[What you need to do] Among the records below, find the line that has "L102: 330uH (5V, NET2) -> 330uH (NET2, VIN)"; from there, give the lines again exactly, and stop after the line that has "IC101 pin GND: GND -> VIN".

[Records for processing]
*****

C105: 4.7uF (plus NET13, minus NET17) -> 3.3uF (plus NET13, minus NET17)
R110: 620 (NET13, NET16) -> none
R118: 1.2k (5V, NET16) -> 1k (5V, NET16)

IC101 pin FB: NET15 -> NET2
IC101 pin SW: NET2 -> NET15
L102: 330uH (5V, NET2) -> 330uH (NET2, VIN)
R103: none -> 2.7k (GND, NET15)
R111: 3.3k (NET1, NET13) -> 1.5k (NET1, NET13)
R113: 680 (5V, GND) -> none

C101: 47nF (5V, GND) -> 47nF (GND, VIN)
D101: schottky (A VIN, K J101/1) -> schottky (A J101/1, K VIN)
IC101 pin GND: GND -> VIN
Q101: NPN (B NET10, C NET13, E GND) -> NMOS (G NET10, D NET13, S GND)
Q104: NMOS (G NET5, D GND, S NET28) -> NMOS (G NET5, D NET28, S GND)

*****

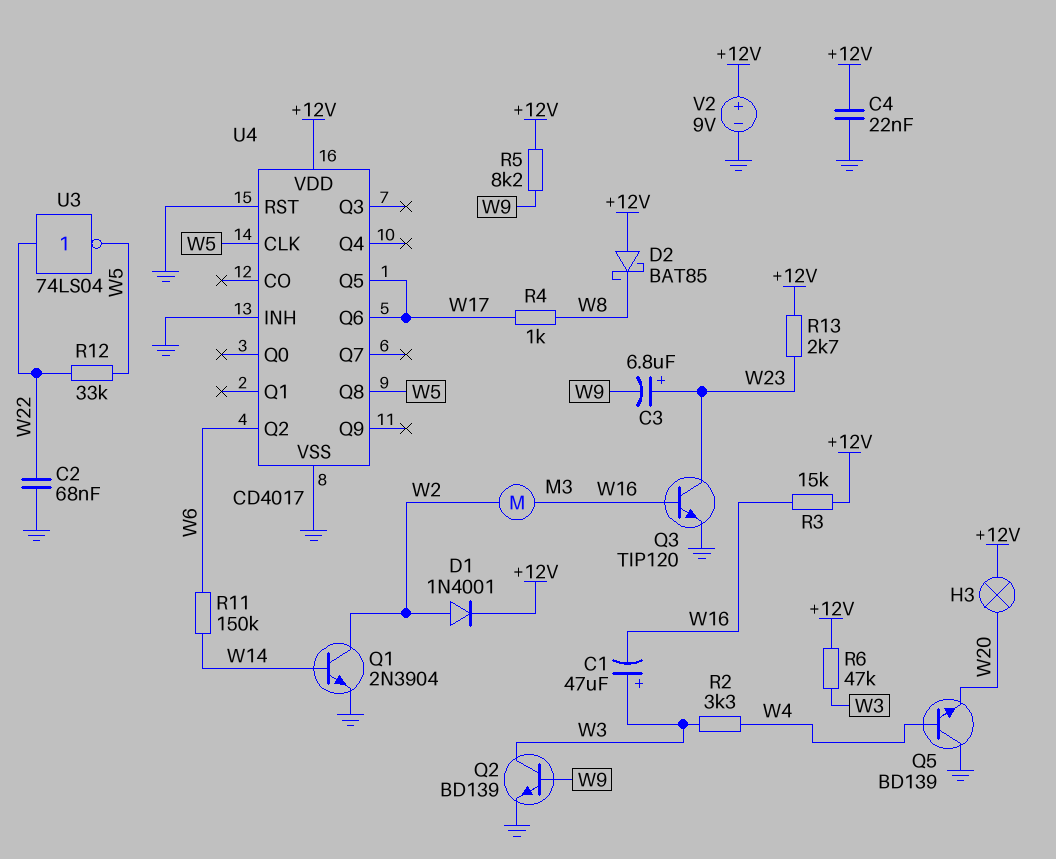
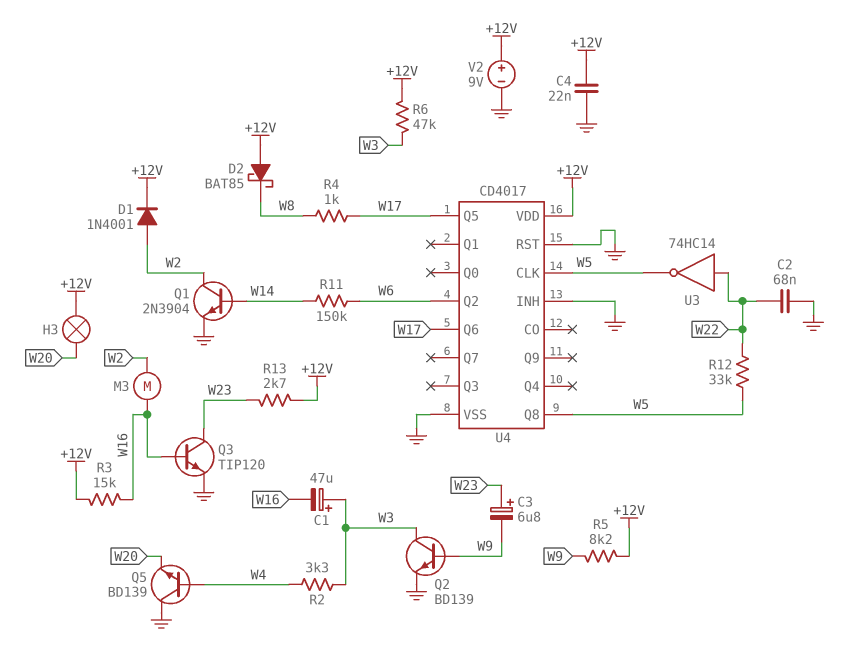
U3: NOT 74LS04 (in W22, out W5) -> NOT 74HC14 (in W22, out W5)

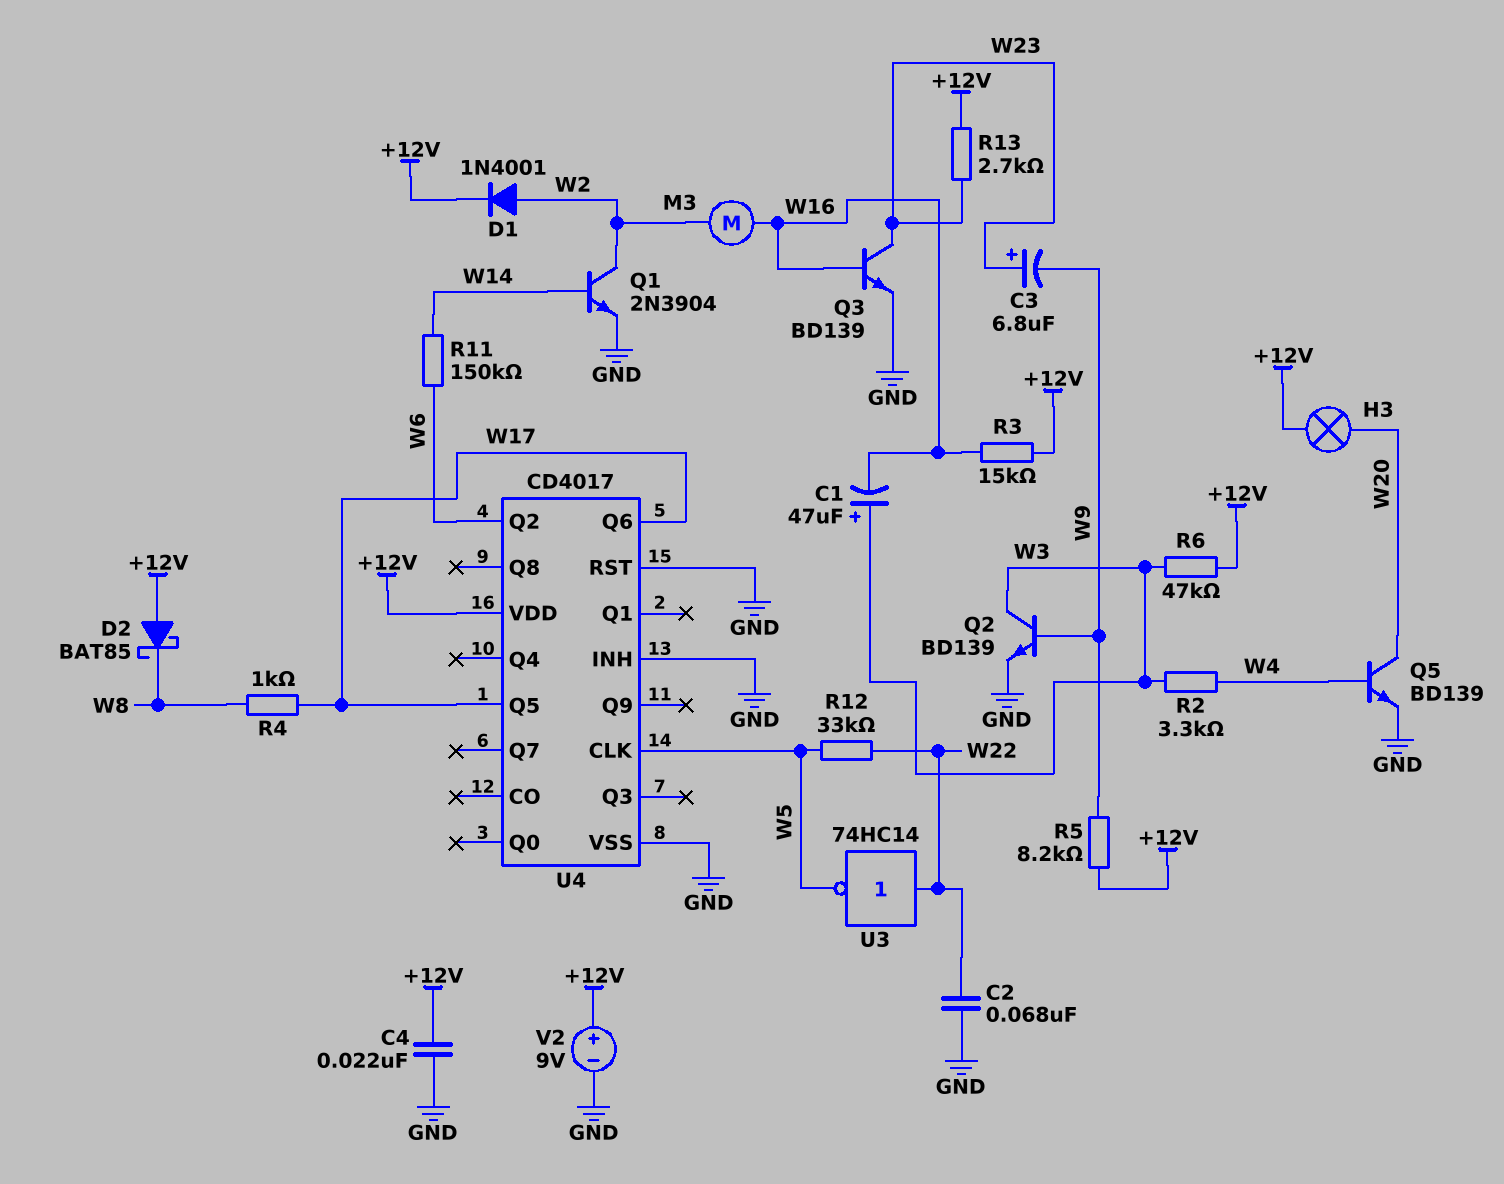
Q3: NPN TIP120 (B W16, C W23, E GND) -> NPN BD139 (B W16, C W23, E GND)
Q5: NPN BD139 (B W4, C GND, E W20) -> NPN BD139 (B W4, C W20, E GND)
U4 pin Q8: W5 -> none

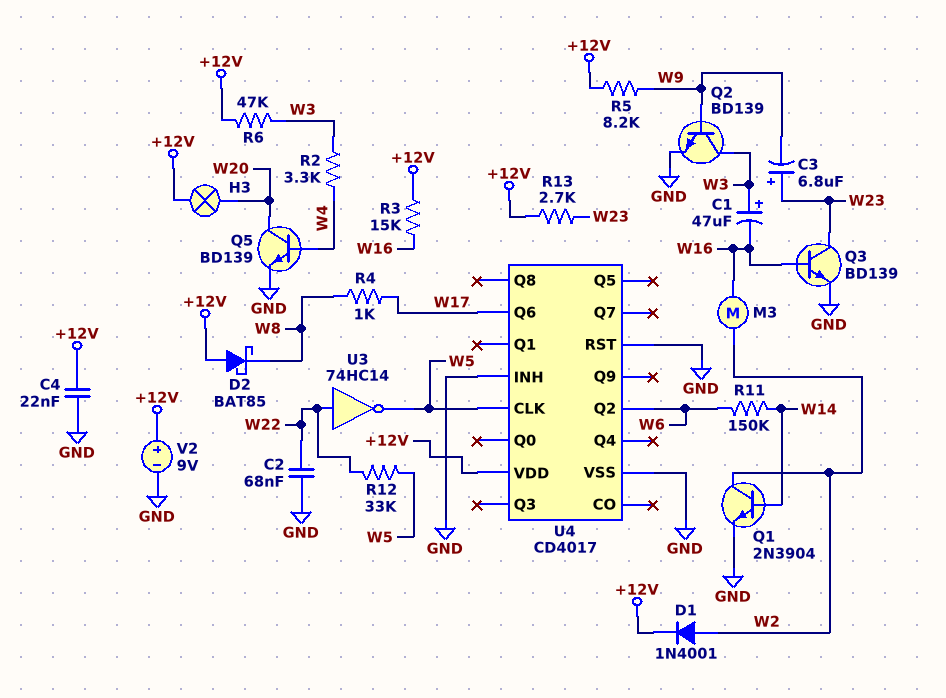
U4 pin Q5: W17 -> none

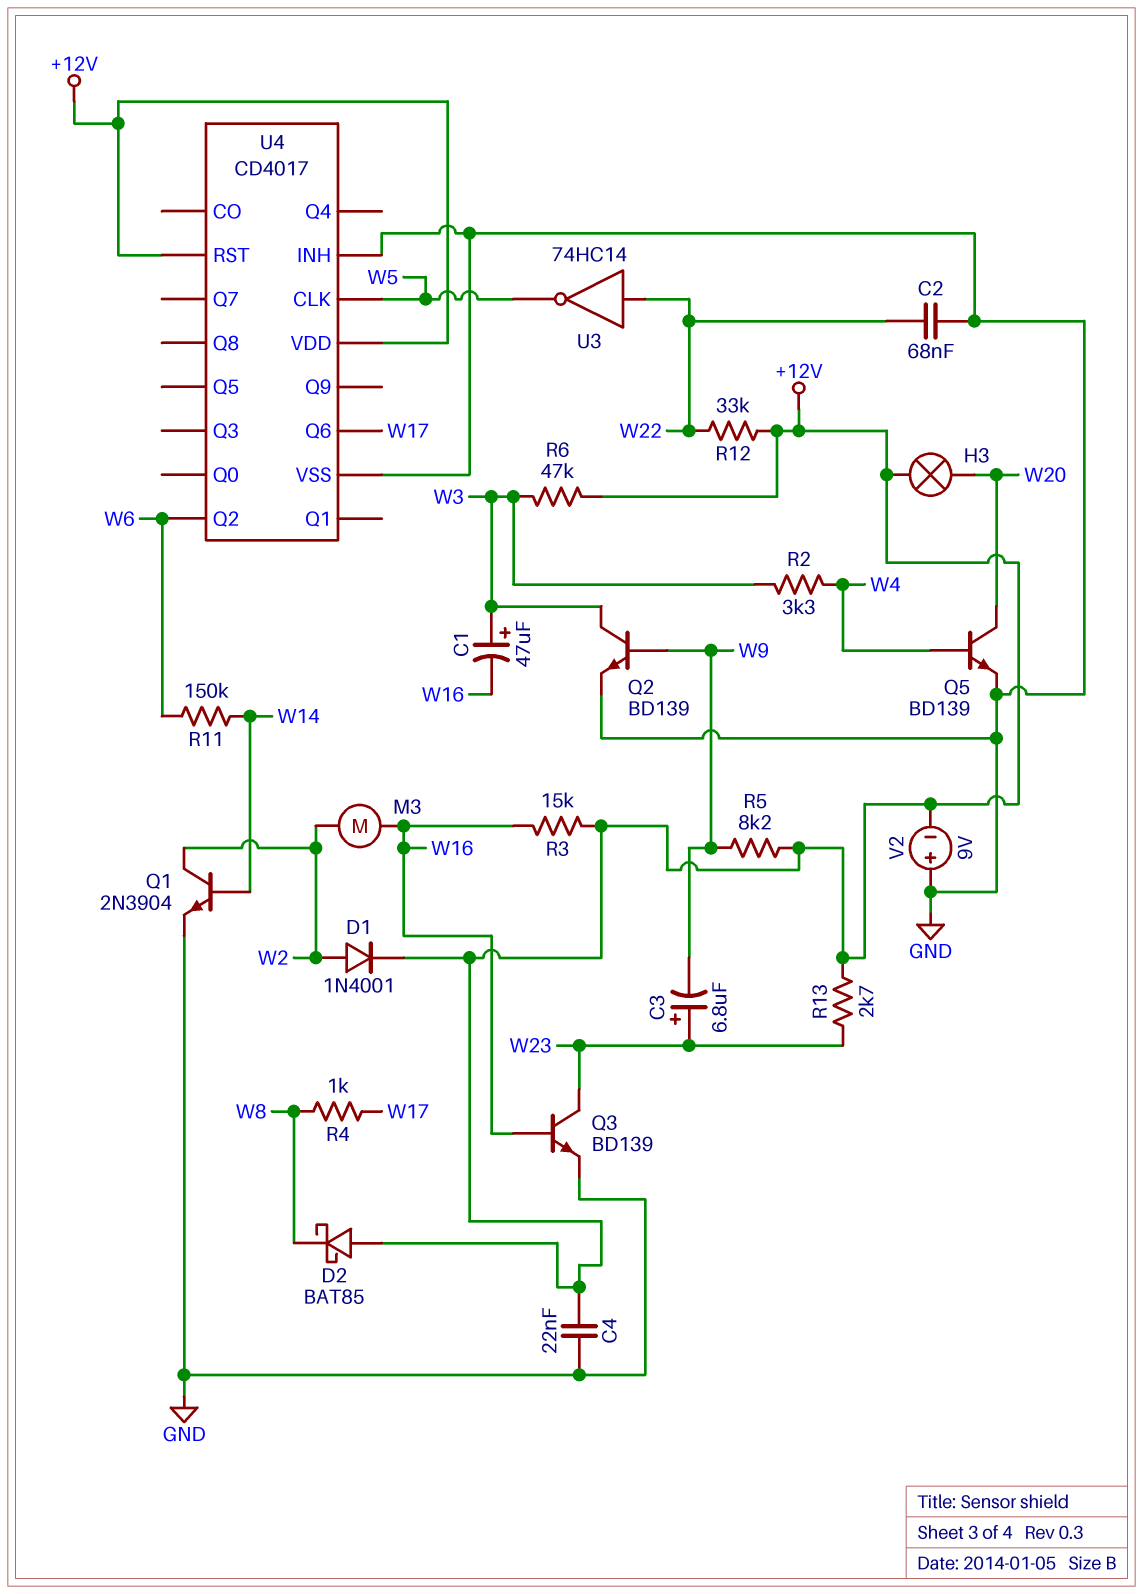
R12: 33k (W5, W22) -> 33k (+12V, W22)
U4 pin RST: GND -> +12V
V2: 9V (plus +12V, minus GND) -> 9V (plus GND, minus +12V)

*****

[Finished exercise]
L102: 330uH (5V, NET2) -> 330uH (NET2, VIN)
R103: none -> 2.7k (GND, NET15)
R111: 3.3k (NET1, NET13) -> 1.5k (NET1, NET13)
R113: 680 (5V, GND) -> none

C101: 47nF (5V, GND) -> 47nF (GND, VIN)
D101: schottky (A VIN, K J101/1) -> schottky (A J101/1, K VIN)
IC101 pin GND: GND -> VIN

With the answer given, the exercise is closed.